To do -> Each entry is to be given again word for word; images are dropped.

Data shown ->
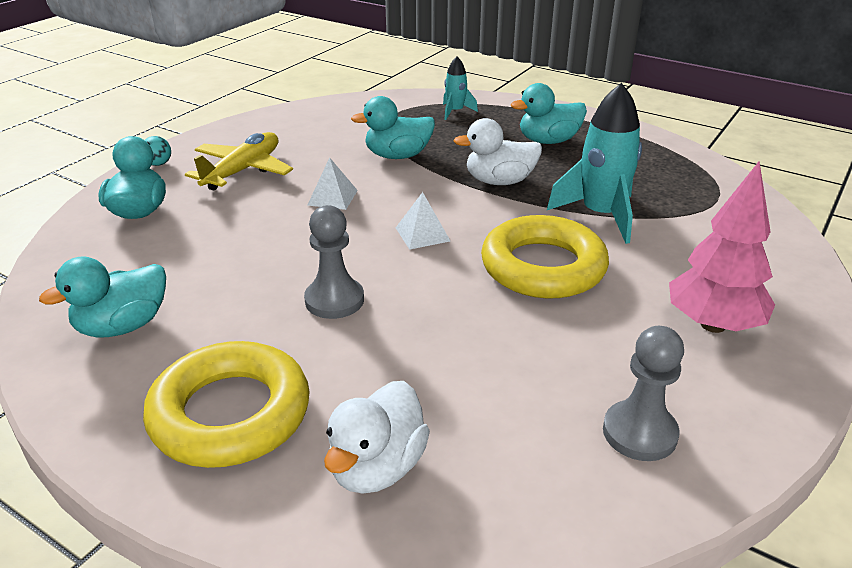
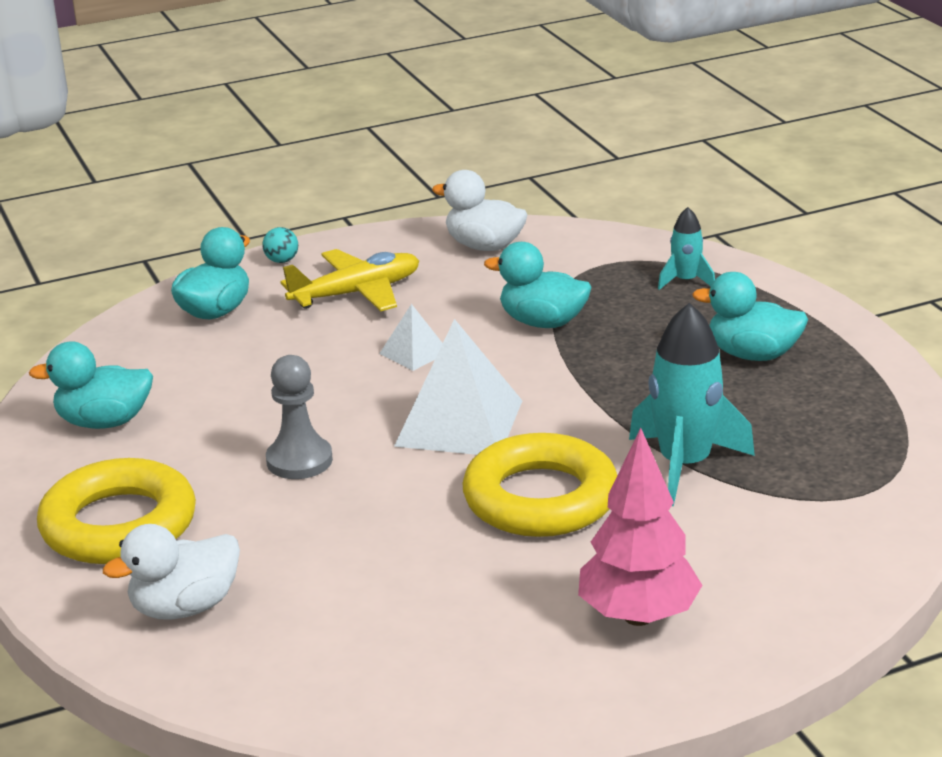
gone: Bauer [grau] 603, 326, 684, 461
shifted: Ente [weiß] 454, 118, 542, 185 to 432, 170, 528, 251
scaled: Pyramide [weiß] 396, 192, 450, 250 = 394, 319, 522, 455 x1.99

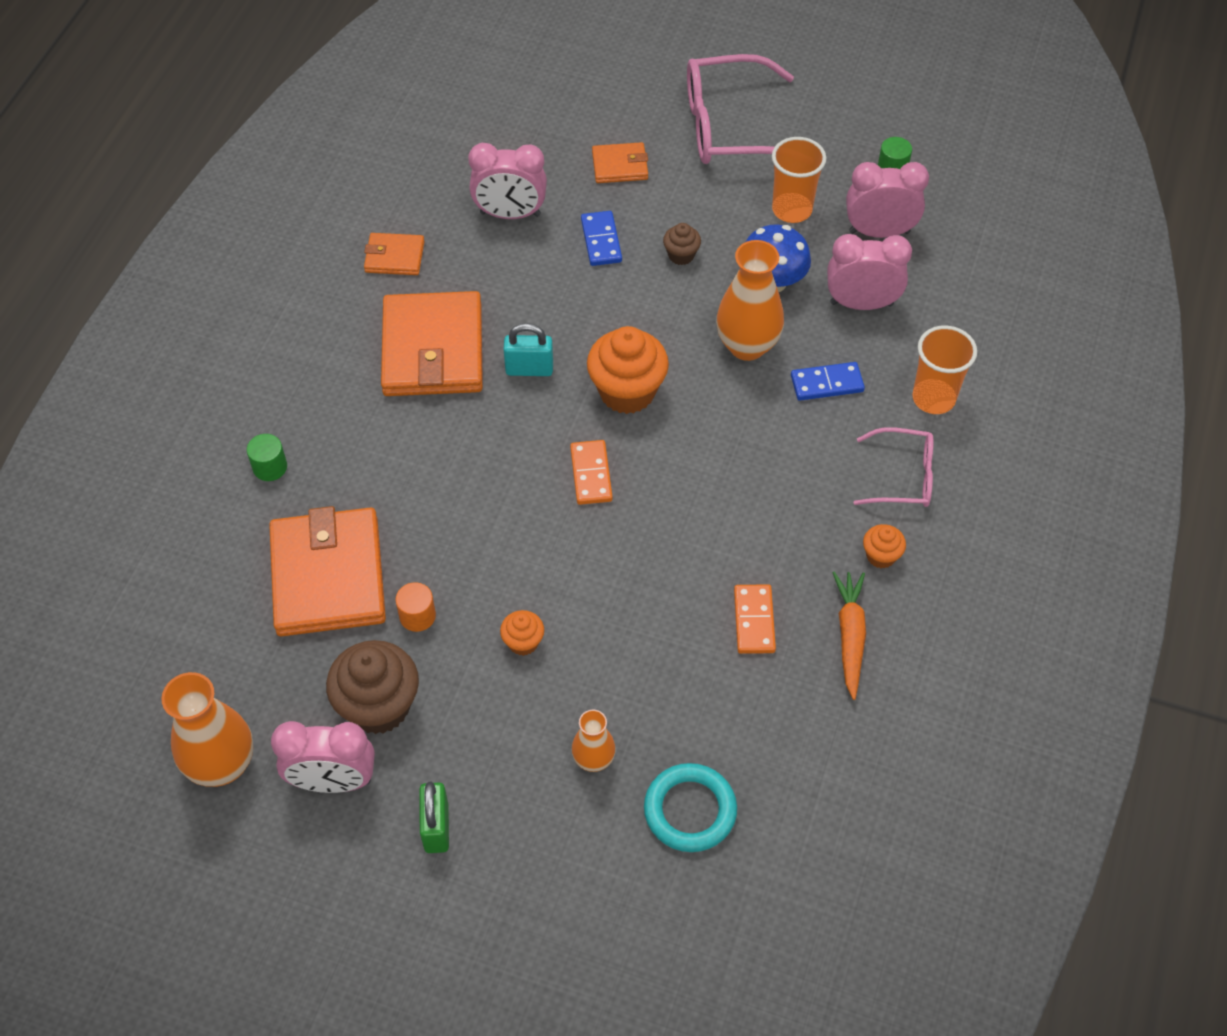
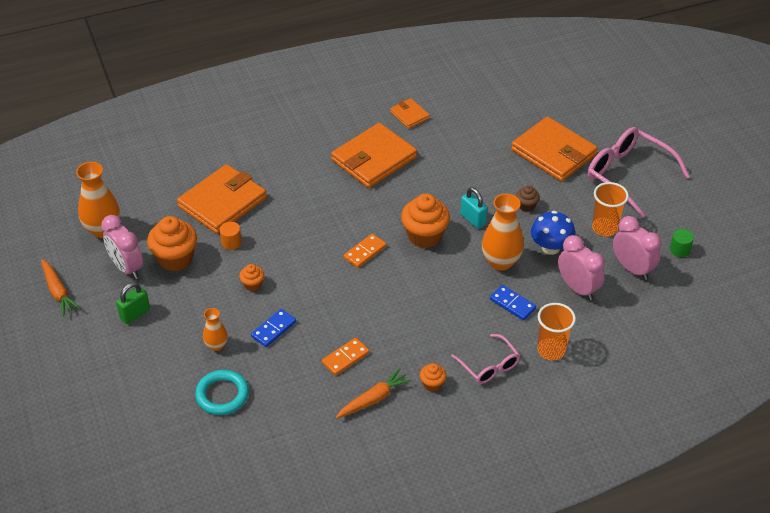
gone: Vollzylinder [grün] 247, 434, 287, 481; Wecker [rosa] 468, 143, 547, 219
new: Karotte [orange] 41, 259, 81, 316
shifted: Dominostein [blau] 581, 211, 622, 266 to 251, 309, 296, 347; Vorhängeschloss [türkis] 503, 323, 553, 376 to 460, 187, 488, 229
repainted: Muffin [braun] 326, 640, 419, 734 to Muffin [orange] 147, 216, 197, 271
scaled: Geldbörse [orange] 592, 142, 648, 183 = 511, 116, 598, 182 x2.04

Expected answer ->
gone: Bauer [grau] 603, 326, 684, 461
shifted: Ente [weiß] 454, 118, 542, 185 to 432, 170, 528, 251
scaled: Pyramide [weiß] 396, 192, 450, 250 = 394, 319, 522, 455 x1.99

gone: Vollzylinder [grün] 247, 434, 287, 481; Wecker [rosa] 468, 143, 547, 219
new: Karotte [orange] 41, 259, 81, 316
shifted: Dominostein [blau] 581, 211, 622, 266 to 251, 309, 296, 347; Vorhängeschloss [türkis] 503, 323, 553, 376 to 460, 187, 488, 229
repainted: Muffin [braun] 326, 640, 419, 734 to Muffin [orange] 147, 216, 197, 271
scaled: Geldbörse [orange] 592, 142, 648, 183 = 511, 116, 598, 182 x2.04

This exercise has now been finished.